** Input rows **
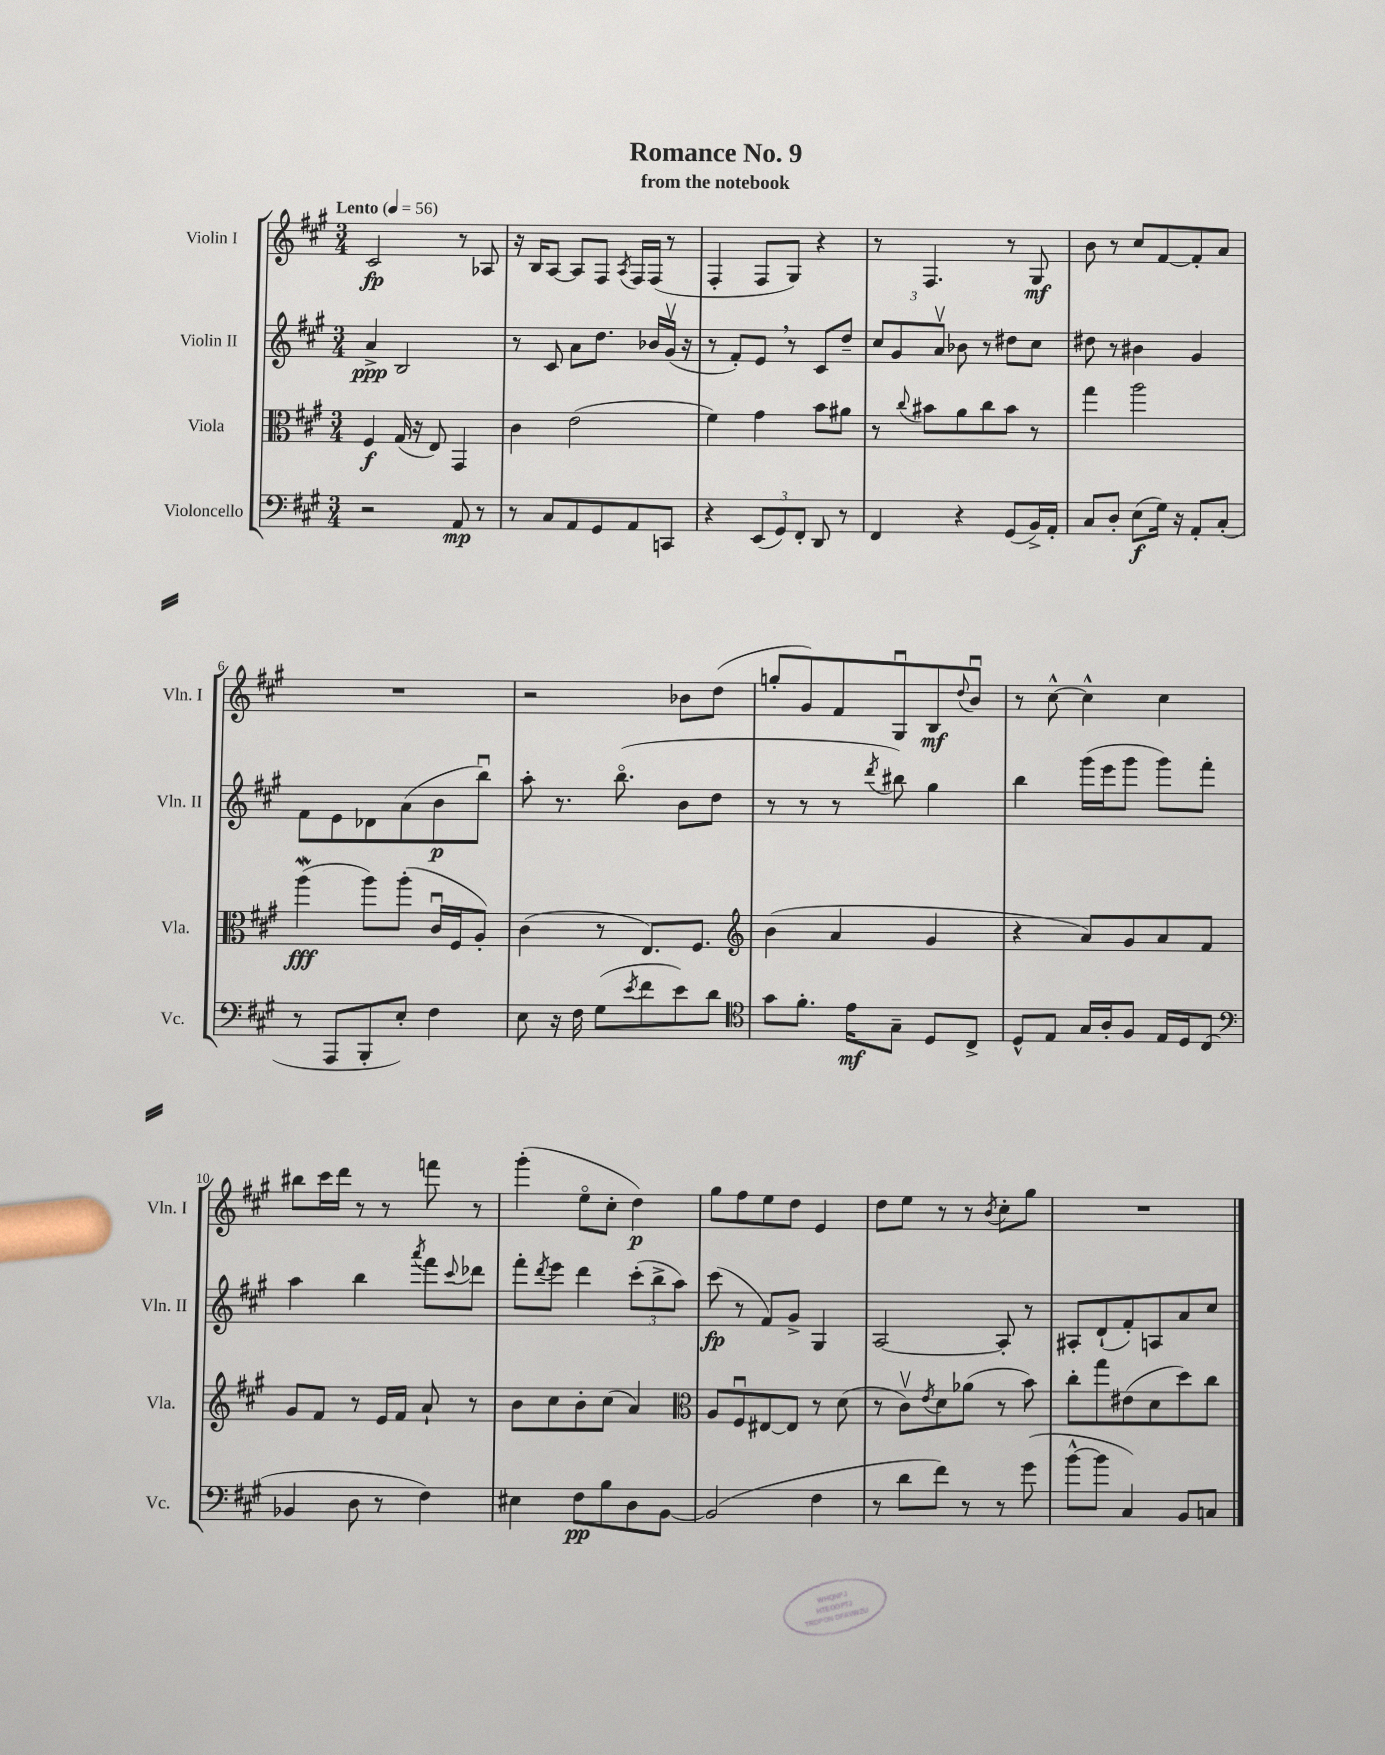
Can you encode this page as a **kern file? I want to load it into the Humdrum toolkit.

**kern	**dynam	**kern	**dynam	**kern	**dynam	**kern	**dynam
*part4	*part4	*part3	*part3	*part2	*part2	*part1	*part1
*staff4	*staff4	*staff3	*staff3	*staff2	*staff2	*staff1	*staff1
*I"Violoncello	*	*I"Viola	*	*I"Violin II	*	*I"Violin I	*
*I'Vc.	*	*I'Vla.	*	*I'Vln. II	*	*I'Vln. I	*
*clefF4	*	*clefC3	*	*clefG2	*	*clefG2	*
*k[f#c#g#]	*	*k[f#c#g#]	*	*k[f#c#g#]	*	*k[f#c#g#]	*
*M3/4	*	*M3/4	*	*M3/4	*	*M3/4	*
*MM56	*	*MM56	*	*MM56	*	*MM56	*
=1	=1	=1	=1	=1	=1	=1	=1
!	!	!	!	!	!	!LO:TX:a:B:t=Lento	!
2r	.	4F#/	f	4a^/	ppp	2c#/	fp
.	.	(16G#/	.	2B/	.	.	.
.	.	16r	.	.	.	.	.
.	.	8E/)	.	.	.	.	.
8AA/	mp	4GG#/	.	.	.	8r	.
8r	.	.	.	.	.	8A-X/	.
=2	=2	=2	=2	=2	=2	=2	=2
8r	.	4c#\	.	8r	.	16r	.
.	.	.	.	.	.	16B/KL	.
8C#/L	.	.	.	8c#/	.	[8A/J	.
8AA/	.	(2e\	.	8a\L	.	8A/L]	.
8GG#/	.	.	.	8.dd\J	.	8F#/J	.
.	.	.	.	.	.	8qA/	.
8AA/	.	.	.	.	.	16F#/LL	.
.	.	.	.	16b-X/LL	.	(16F#/JJ	.
8CCn/J	.	.	.	(16g#v/JJ	.	8r	.
.	.	.	.	16r	.	.	.
=3	=3	=3	=3	=3	=3	=3	=3
4r	.	4f#\)	.	8r	.	4F#'/	.
.	.	.	.	8f#'/L)	.	.	.
(12EE/L	.	4g#\	.	8e,/J	.	8F#/L	.
12GG#/)	.	.	.	.	.	.	.
.	.	.	.	8r	.	8G#/J)	.
12FF#'/J	.	.	.	.	.	.	.
8DD/	.	8b\L	.	8c#/L	.	4r	.
8r	.	8a#X\J	.	8dd~/J	.	.	.
=4	=4	=4	=4	=4	=4	=4	=4
4FF#/	.	8r	.	12cc#/L	.	8r	.
.	.	.	.	12g#/	.	.	.
.	.	8qqcc#/	.	.	.	.	.
.	.	8b#X\L	.	.	.	4.F#/	.
.	.	.	.	12av/J	.	.	.
4r	.	8a\	.	8b-X\	.	.	.
.	.	8cc#\	.	8r	.	.	.
(8GG#/L	.	8b#\J	.	8dd#X\L	.	8r	.
16BB^/L)	.	8r	.	8cc#\J	.	8G#/	mf
16AA'/JJ	.	.	.	.	.	.	.
=5	=5	=5	=5	=5	=5	=5	=5
8C#/L	.	4gg#\	.	8dd#X\	.	8b\	.
8D'/J	.	.	.	8r	.	8r	.
(8E\L	f	2aa\	.	4b#X\	.	8cc#/L	.
16G#\Jk)	.	.	.	.	.	[8f#/	.
16r	.	.	.	.	.	.	.
8AA'/L	.	.	.	4g#/	.	8f#'/]	.
(8C#'/J	.	.	.	.	.	8a/J	.
!!LO:LB:g=z
=6	=6	=6	=6	=6	=6	=6	=6
8r	.	(4aaw\	fff	8f#\L	.	2.r	.
8AAA/L	.	.	.	8e\	.	.	.
8BBB'/	.	8aa\L)	.	8d-X\	.	.	.
8E'/J)	.	(8aa'\J	.	(8a\	.	.	.
4F#\	.	16c#u/LL	.	8b\	p	.	.
.	.	16F#/J	.	.	.	.	.
.	.	8A'/J)	.	8bbu\J)	.	.	.
=7	=7	=7	=7	=7	=7	=7	=7
8E\	.	(4c#\	.	8aa'\	.	2r	.
16r	.	.	.	8.r	.	.	.
16F#\	.	.	.	.	.	.	.
(8G#\L	.	8r	.	.	.	.	.
.	.	.	.	(8.bb\	.	.	.
8qe/	.	.	.	.	.	.	.
8f#\	.	8.E/L)	.	.	.	.	.
8e\)	.	.	.	8b\L	.	8b-X\L	.
.	.	8.F#/J	.	.	.	.	.
8d\J	.	.	.	8dd\J	.	(8dd\J	.
=8	=8	=8	=8	=8	=8	=8	=8
*clefC4	*	*clefG2	*	*	*	*	*
8g#\L	.	(4b\	.	8r	.	8ggn'/L	.
8.f#'\J	.	.	.	8r	.	8g#/)	.
.	.	4a/	.	8r	.	8f#/	.
16e\KL	mf	.	.	.	.	.	.
.	.	.	.	8qddd/	.	.	.
8G#~\J	.	.	.	8bb#X\)	.	8G#u/	.
8D/L	.	4g#/	.	4gg#\	.	8B/	mf
.	.	.	.	.	.	8qqdd/	.
8C#^/J	.	.	.	.	.	8bu/J	.
=9	=9	=9	=9	=9	=9	=9	=9
8D^^/L	.	4r	.	4bb\	.	8r	.
8E/J	.	.	.	.	.	[8cc#^^\	.
16G#/LL	.	8a/L)	.	(16ggg#\LL	.	4cc#^^\]	.
16A'/J	.	.	.	16eee\J	.	.	.
8F#/J	.	8g#/	.	8ggg#\J	.	.	.
16E/LL	.	8a/	.	8ggg#\L)	.	4cc#\	.
16D/J	.	.	.	.	.	.	.
(8C#/J	.	8f#/J	.	8fff#'\J	.	.	.
!!LO:LB:g=z
=10	=10	=10	=10	=10	=10	=10	=10
*clefF4	*	*	*	*	*	*	*
4BB-X/	.	8g#/L	.	4aa\	.	8bb#X\L	.
.	.	8f#/J	.	.	.	16ccc#\L	.
.	.	.	.	.	.	16ddd\JJ	.
8D\	.	8r	.	4bb\	.	8r	.
8r	.	16e/LL	.	.	.	8r	.
.	.	16f#/JJ	.	.	.	.	.
.	.	.	.	8qaaa/	.	.	.
4F#\)	.	8a`/	.	8fff#\L	.	8fffn\	.
.	.	.	.	8qqccc#/	.	.	.
.	.	8r	.	8ddd-X\J	.	8r	.
=11	=11	=11	=11	=11	=11	=11	=11
4E#X\	.	8b\L	.	8fff#'\L	.	(4ggg#'\	.
.	.	.	.	8qddd/	.	.	.
.	.	8cc#\	.	8eee\J	.	.	.
8F#\L	pp	8b'\	.	4ddd\	.	8ee\L	.
8B\	.	(8cc#\J	.	.	.	8cc#'\J	.
8D\	.	4a/)	.	(12ccc#'\L	.	4dd\)	p
.	.	.	.	12bb^\	.	.	.
[8BB\J	.	.	.	.	.	.	.
.	.	.	.	12aa\J)	.	.	.
=12	=12	=12	=12	=12	=12	=12	=12
*	*	*clefC3	*	*	*	*	*
(2BB/]	.	8A/L	.	(8ccc#\	fp	8gg#\L	.
.	.	8F#u/	.	8r	.	8ff#\	.
.	.	[8E#X/	.	8f#/L)	.	8ee\	.
.	.	8E#/J]	.	8g#^/J	.	8dd\J	.
4F#\	.	8r	.	4G#/	.	4e/	.
.	.	(8d\	.	.	.	.	.
=13	=13	=13	=13	=13	=13	=13	=13
8r	.	8r	.	[2A/	.	8dd\L	.
8d\L	.	8c#v\L)	.	.	.	8ee\J	.
.	.	8qe/	.	.	.	.	.
8f#\J)	.	8d\	.	.	.	8r	.
8r	.	(8a-X\J	.	.	.	8r	.
.	.	.	.	.	.	8qb/	.
8r	.	8r	.	8A'/]	.	8cc#'\L	.
(8g#\	.	8b\)	.	8r	.	8gg#\J	.
=14	=14	=14	=14	=14	=14	=14	=14
[8b^^\L	.	8cc#'\L	.	8A#X'/L	.	2.r	.
8b\J]	.	8gg#\	.	(8d`/	.	.	.
4C#/)	.	(8e#X\	.	8f#'/)	.	.	.
.	.	8d\	.	8An/	.	.	.
8BB/L	.	8dd\)	.	8a/	.	.	.
8Cn/J	.	8cc#\J	.	8cc#/J	.	.	.
==	==	==	==	==	==	==	==
*-	*-	*-	*-	*-	*-	*-	*-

** Exercise brief **
Return each line in the rows above that contains the string "kern".

** Result **
Can you encode this page as a **kern file? I want to load it into the Humdrum toolkit.
**kern	**dynam	**kern	**dynam	**kern	**dynam	**kern	**dynam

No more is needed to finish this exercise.